What you will do> Copy out the data that comes next, character for character, and leave the images aside.

Data extract>
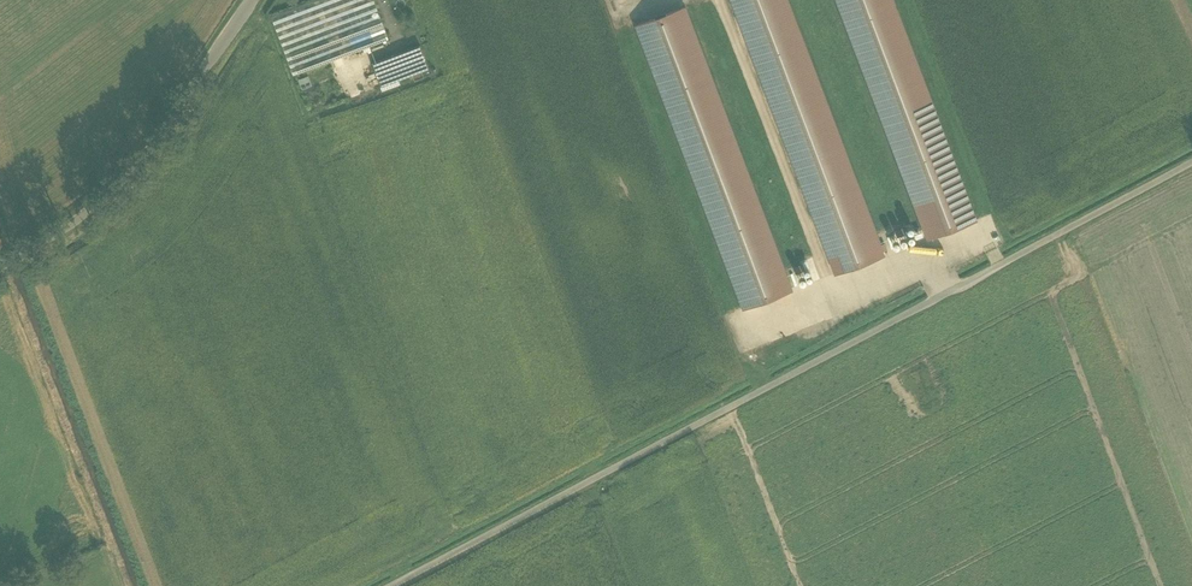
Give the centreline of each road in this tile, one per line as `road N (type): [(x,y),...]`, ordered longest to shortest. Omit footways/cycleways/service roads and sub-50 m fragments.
road 1 (track): [(391,585),(1191,163)]
road 2 (unclassified): [(0,264),(83,215),(124,179),(252,0)]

Your response>
Give the centreline of each road in this tile, one per line as `road N (type): [(x,y),...]`, ordered longest to shortest. Omit footways/cycleways/service roads and sub-50 m fragments.
road 1 (track): [(391,585),(1191,163)]
road 2 (unclassified): [(0,264),(83,215),(124,179),(252,0)]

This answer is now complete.